# Problem description
Could you copy the data that follows exactly as written, but drop the pictures?

# Extracted records

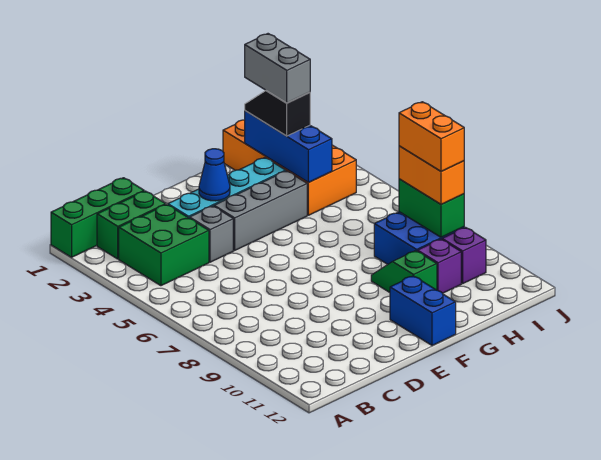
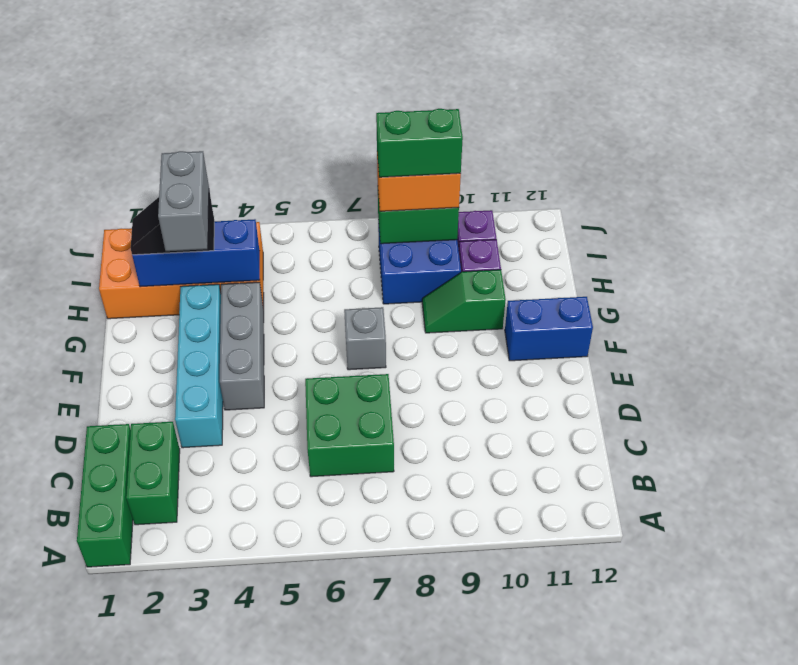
green brick B3:C4 level 1 -> green brick C6:D7 level 1
grey brick D4 level 1 -> grey brick F7 level 1
blue cone E3 level 2 -> none
grey brick H2:H3 level 4 -> grey brick G3:H3 level 4
orange brick I8:I9 level 4 -> green brick I8:I9 level 4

# Task solution
green brick B3:C4 level 1 -> green brick C6:D7 level 1
grey brick D4 level 1 -> grey brick F7 level 1
blue cone E3 level 2 -> none
grey brick H2:H3 level 4 -> grey brick G3:H3 level 4
orange brick I8:I9 level 4 -> green brick I8:I9 level 4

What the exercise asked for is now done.